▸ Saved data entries
_ _ _ _ _

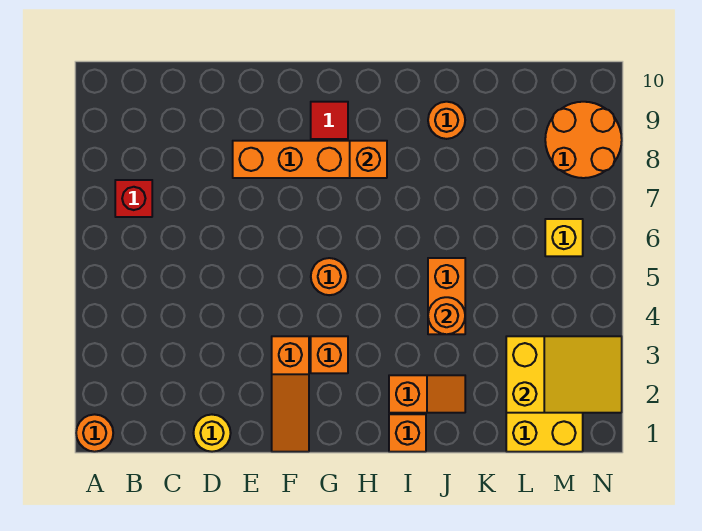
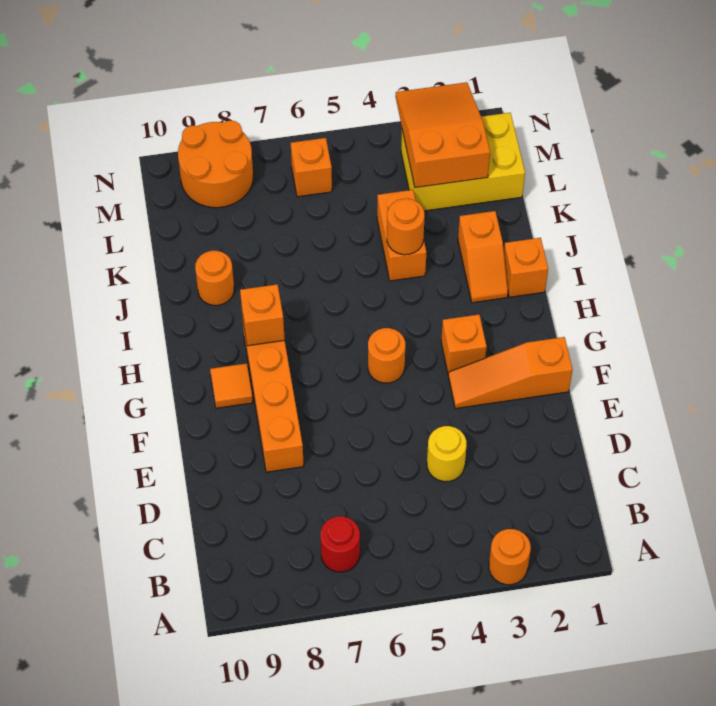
orange round brick A1 level 1 -> orange round brick A3 level 1
red brick B7 level 1 -> red round brick B7 level 1
yellow round brick D1 level 1 -> yellow round brick D4 level 1
orange slope F1:F3 level 1 top 3 -> orange slope F1:F3 level 1 top 1
red tile G9 level 1 -> orange tile G9 level 1
orange slope I2:J2 level 1 top I -> orange slope I2:J2 level 1 top J
orange brick J4:J5 level 1 -> orange brick J4:K4 level 1
yellow slope L2:N3 level 2 top L -> orange slope L2:N3 level 2 top L
yellow brick M6 level 1 -> orange brick M6 level 1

_ _ _ _ _

▸ Required action
Your copy should match the data exactly, apart from the images, which are dropped.

▸ Problem solution
orange round brick A1 level 1 -> orange round brick A3 level 1
red brick B7 level 1 -> red round brick B7 level 1
yellow round brick D1 level 1 -> yellow round brick D4 level 1
orange slope F1:F3 level 1 top 3 -> orange slope F1:F3 level 1 top 1
red tile G9 level 1 -> orange tile G9 level 1
orange slope I2:J2 level 1 top I -> orange slope I2:J2 level 1 top J
orange brick J4:J5 level 1 -> orange brick J4:K4 level 1
yellow slope L2:N3 level 2 top L -> orange slope L2:N3 level 2 top L
yellow brick M6 level 1 -> orange brick M6 level 1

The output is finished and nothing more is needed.